### Problem
All of the records below must be output exactly, with no pictures carried over.

Data records section start

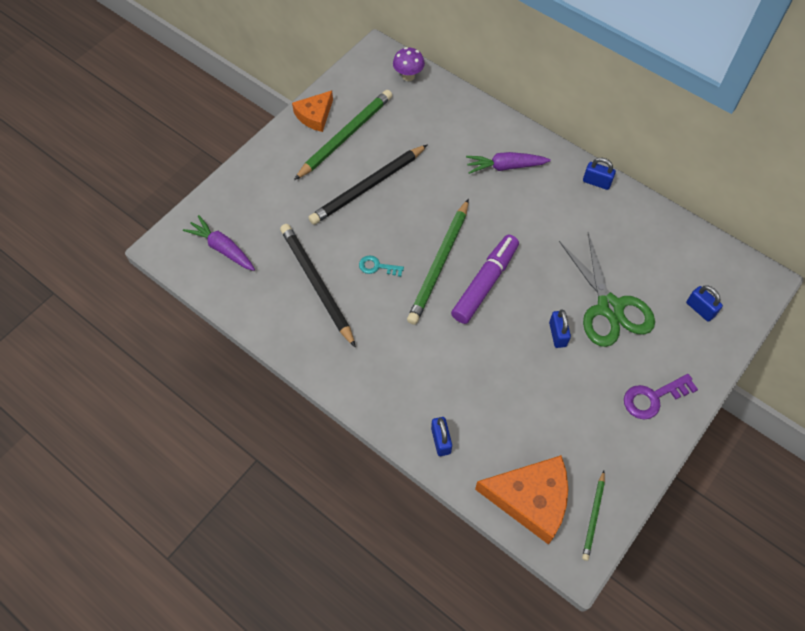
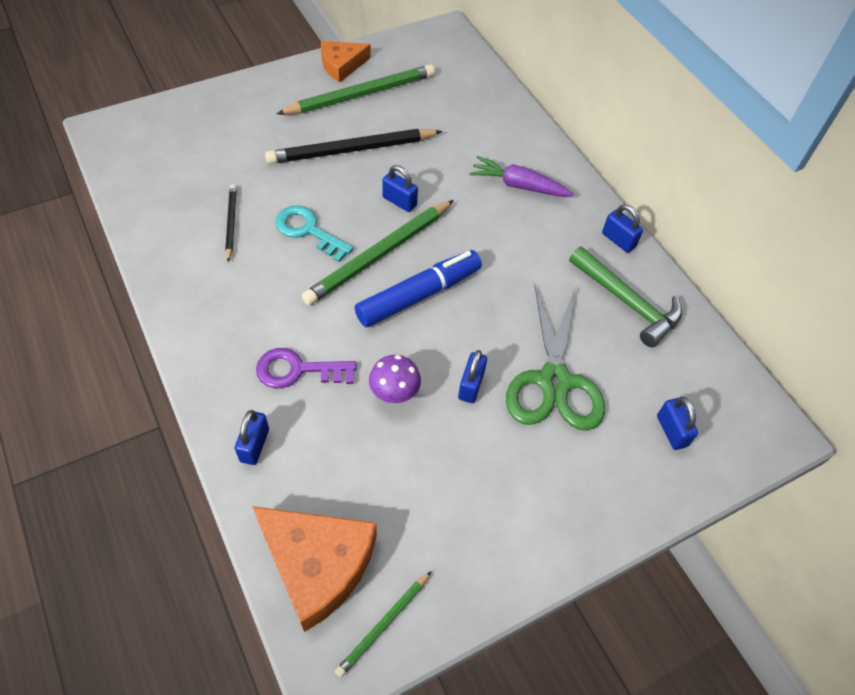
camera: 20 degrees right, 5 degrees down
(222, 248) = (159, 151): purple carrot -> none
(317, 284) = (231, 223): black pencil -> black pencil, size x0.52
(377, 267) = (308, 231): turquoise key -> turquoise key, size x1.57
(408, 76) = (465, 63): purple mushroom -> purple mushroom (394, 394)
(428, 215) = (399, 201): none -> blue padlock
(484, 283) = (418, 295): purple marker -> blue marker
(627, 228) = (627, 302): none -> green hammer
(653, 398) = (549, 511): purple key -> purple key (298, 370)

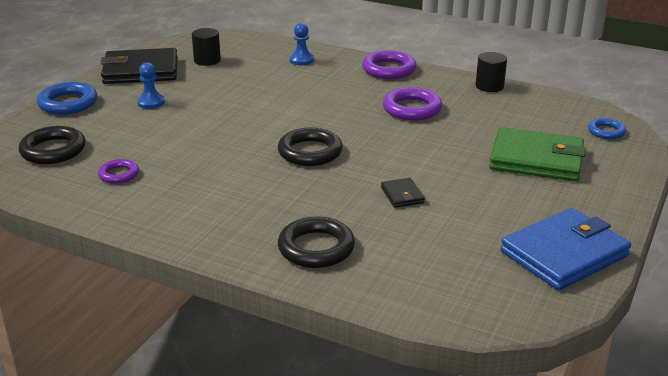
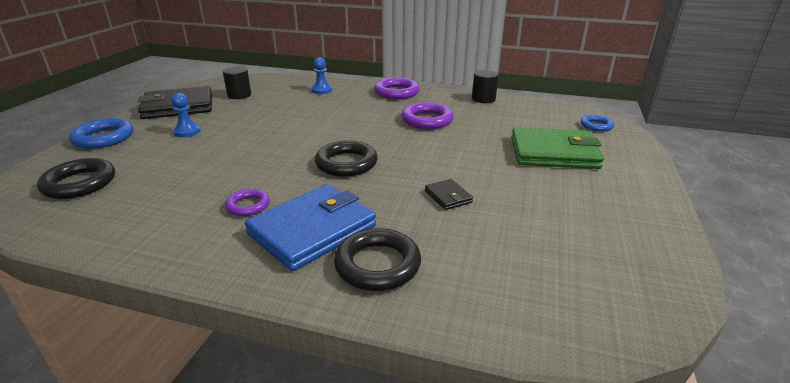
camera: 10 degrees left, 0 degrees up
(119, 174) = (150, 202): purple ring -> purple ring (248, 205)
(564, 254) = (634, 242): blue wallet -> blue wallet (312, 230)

Data records section end

### Worked solution
camera: 20 degrees right, 5 degrees down
(222, 248) = (159, 151): purple carrot -> none
(317, 284) = (231, 223): black pencil -> black pencil, size x0.52
(377, 267) = (308, 231): turquoise key -> turquoise key, size x1.57
(408, 76) = (465, 63): purple mushroom -> purple mushroom (394, 394)
(428, 215) = (399, 201): none -> blue padlock
(484, 283) = (418, 295): purple marker -> blue marker
(627, 228) = (627, 302): none -> green hammer
(653, 398) = (549, 511): purple key -> purple key (298, 370)

camera: 10 degrees left, 0 degrees up
(119, 174) = (150, 202): purple ring -> purple ring (248, 205)
(564, 254) = (634, 242): blue wallet -> blue wallet (312, 230)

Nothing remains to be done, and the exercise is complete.